▶ **Instructions to follow**:
Can you copy every one of the items below word for word, keeping each line in its original order?

▶ **Supplied information**:

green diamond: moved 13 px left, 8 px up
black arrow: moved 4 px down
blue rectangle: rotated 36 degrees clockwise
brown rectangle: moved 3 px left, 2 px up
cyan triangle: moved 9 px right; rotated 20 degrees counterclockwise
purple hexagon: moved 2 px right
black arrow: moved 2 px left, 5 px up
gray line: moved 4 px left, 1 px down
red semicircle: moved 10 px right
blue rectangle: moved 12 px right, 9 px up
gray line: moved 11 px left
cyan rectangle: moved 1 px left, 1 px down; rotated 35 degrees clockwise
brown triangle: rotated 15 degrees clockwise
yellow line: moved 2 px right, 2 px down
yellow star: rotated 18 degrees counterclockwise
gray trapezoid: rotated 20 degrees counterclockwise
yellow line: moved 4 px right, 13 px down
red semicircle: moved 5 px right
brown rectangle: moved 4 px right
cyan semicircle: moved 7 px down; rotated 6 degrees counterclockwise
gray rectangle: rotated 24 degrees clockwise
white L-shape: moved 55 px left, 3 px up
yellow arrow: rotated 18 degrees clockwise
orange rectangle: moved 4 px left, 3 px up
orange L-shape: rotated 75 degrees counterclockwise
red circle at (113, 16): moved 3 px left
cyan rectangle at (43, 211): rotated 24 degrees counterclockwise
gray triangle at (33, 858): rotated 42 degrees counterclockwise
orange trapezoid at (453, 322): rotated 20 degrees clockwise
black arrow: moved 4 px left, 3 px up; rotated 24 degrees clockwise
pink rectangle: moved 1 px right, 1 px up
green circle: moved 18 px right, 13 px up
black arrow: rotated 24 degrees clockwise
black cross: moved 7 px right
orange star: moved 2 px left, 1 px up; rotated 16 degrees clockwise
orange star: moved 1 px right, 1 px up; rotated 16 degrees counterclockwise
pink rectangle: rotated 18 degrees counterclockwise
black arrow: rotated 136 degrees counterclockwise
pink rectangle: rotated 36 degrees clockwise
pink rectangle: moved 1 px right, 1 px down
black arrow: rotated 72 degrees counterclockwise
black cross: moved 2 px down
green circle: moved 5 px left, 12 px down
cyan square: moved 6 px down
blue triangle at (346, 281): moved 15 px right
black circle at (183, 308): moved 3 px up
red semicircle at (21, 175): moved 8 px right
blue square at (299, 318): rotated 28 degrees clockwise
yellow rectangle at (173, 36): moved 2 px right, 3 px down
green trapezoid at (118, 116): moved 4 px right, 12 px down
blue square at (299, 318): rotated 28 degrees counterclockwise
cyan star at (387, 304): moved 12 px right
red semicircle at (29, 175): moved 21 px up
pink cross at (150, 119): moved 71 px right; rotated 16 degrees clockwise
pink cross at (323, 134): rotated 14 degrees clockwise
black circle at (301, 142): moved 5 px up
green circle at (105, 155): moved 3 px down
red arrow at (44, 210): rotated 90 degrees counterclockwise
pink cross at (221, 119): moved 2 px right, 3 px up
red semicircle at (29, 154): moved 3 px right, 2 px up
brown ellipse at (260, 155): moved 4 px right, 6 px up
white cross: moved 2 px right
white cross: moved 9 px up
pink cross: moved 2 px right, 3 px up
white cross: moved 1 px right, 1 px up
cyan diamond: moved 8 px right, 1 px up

▶ **Answer in full**:
green diamond: moved 13 px left, 8 px up
black arrow: moved 4 px down
blue rectangle: rotated 36 degrees clockwise
brown rectangle: moved 3 px left, 2 px up
cyan triangle: moved 9 px right; rotated 20 degrees counterclockwise
purple hexagon: moved 2 px right
black arrow: moved 2 px left, 5 px up
gray line: moved 4 px left, 1 px down
red semicircle: moved 10 px right
blue rectangle: moved 12 px right, 9 px up
gray line: moved 11 px left
cyan rectangle: moved 1 px left, 1 px down; rotated 35 degrees clockwise
brown triangle: rotated 15 degrees clockwise
yellow line: moved 2 px right, 2 px down
yellow star: rotated 18 degrees counterclockwise
gray trapezoid: rotated 20 degrees counterclockwise
yellow line: moved 4 px right, 13 px down
red semicircle: moved 5 px right
brown rectangle: moved 4 px right
cyan semicircle: moved 7 px down; rotated 6 degrees counterclockwise
gray rectangle: rotated 24 degrees clockwise
white L-shape: moved 55 px left, 3 px up
yellow arrow: rotated 18 degrees clockwise
orange rectangle: moved 4 px left, 3 px up
orange L-shape: rotated 75 degrees counterclockwise
red circle at (113, 16): moved 3 px left
cyan rectangle at (43, 211): rotated 24 degrees counterclockwise
gray triangle at (33, 858): rotated 42 degrees counterclockwise
orange trapezoid at (453, 322): rotated 20 degrees clockwise
black arrow: moved 4 px left, 3 px up; rotated 24 degrees clockwise
pink rectangle: moved 1 px right, 1 px up
green circle: moved 18 px right, 13 px up
black arrow: rotated 24 degrees clockwise
black cross: moved 7 px right
orange star: moved 2 px left, 1 px up; rotated 16 degrees clockwise
orange star: moved 1 px right, 1 px up; rotated 16 degrees counterclockwise
pink rectangle: rotated 18 degrees counterclockwise
black arrow: rotated 136 degrees counterclockwise
pink rectangle: rotated 36 degrees clockwise
pink rectangle: moved 1 px right, 1 px down
black arrow: rotated 72 degrees counterclockwise
black cross: moved 2 px down
green circle: moved 5 px left, 12 px down
cyan square: moved 6 px down
blue triangle at (346, 281): moved 15 px right
black circle at (183, 308): moved 3 px up
red semicircle at (21, 175): moved 8 px right
blue square at (299, 318): rotated 28 degrees clockwise
yellow rectangle at (173, 36): moved 2 px right, 3 px down
green trapezoid at (118, 116): moved 4 px right, 12 px down
blue square at (299, 318): rotated 28 degrees counterclockwise
cyan star at (387, 304): moved 12 px right
red semicircle at (29, 175): moved 21 px up
pink cross at (150, 119): moved 71 px right; rotated 16 degrees clockwise
pink cross at (323, 134): rotated 14 degrees clockwise
black circle at (301, 142): moved 5 px up
green circle at (105, 155): moved 3 px down
red arrow at (44, 210): rotated 90 degrees counterclockwise
pink cross at (221, 119): moved 2 px right, 3 px up
red semicircle at (29, 154): moved 3 px right, 2 px up
brown ellipse at (260, 155): moved 4 px right, 6 px up
white cross: moved 2 px right
white cross: moved 9 px up
pink cross: moved 2 px right, 3 px up
white cross: moved 1 px right, 1 px up
cyan diamond: moved 8 px right, 1 px up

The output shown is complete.